-- EXERCISE --
Every entry below should be transcribed exactly; pictures stay out of the copy.

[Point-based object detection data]
##########

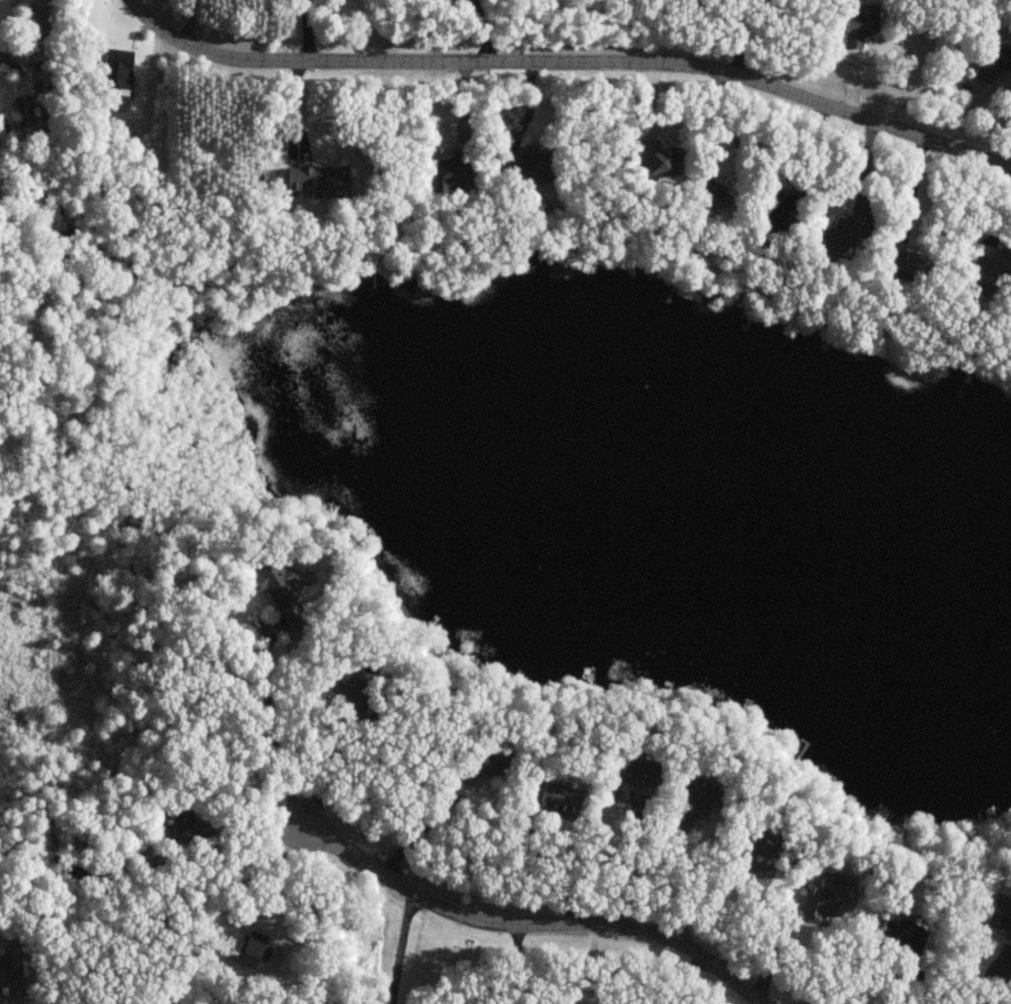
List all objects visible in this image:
building: (41, 24)
building: (859, 26)
road: (571, 61)
building: (993, 62)
building: (23, 110)
building: (659, 159)
building: (524, 163)
building: (452, 172)
building: (317, 181)
building: (713, 196)
building: (780, 214)
building: (843, 234)
building: (906, 262)
building: (989, 274)
building: (274, 585)
building: (348, 685)
road: (272, 729)
building: (479, 767)
road: (326, 772)
building: (631, 782)
building: (556, 800)
building: (691, 801)
building: (186, 828)
road: (415, 832)
building: (756, 846)
road: (627, 870)
road: (284, 871)
road: (559, 872)
road: (687, 885)
building: (832, 898)
road: (531, 923)
road: (750, 923)
building: (901, 936)
road: (399, 948)
road: (515, 964)
building: (10, 977)
road: (764, 1003)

##########

-- RESPONSE FOR THIS EXERCISE --
List all objects visible in this image:
building: (41, 24)
building: (859, 26)
road: (571, 61)
building: (993, 62)
building: (23, 110)
building: (659, 159)
building: (524, 163)
building: (452, 172)
building: (317, 181)
building: (713, 196)
building: (780, 214)
building: (843, 234)
building: (906, 262)
building: (989, 274)
building: (274, 585)
building: (348, 685)
road: (272, 729)
building: (479, 767)
road: (326, 772)
building: (631, 782)
building: (556, 800)
building: (691, 801)
building: (186, 828)
road: (415, 832)
building: (756, 846)
road: (627, 870)
road: (284, 871)
road: (559, 872)
road: (687, 885)
building: (832, 898)
road: (531, 923)
road: (750, 923)
building: (901, 936)
road: (399, 948)
road: (515, 964)
building: (10, 977)
road: (764, 1003)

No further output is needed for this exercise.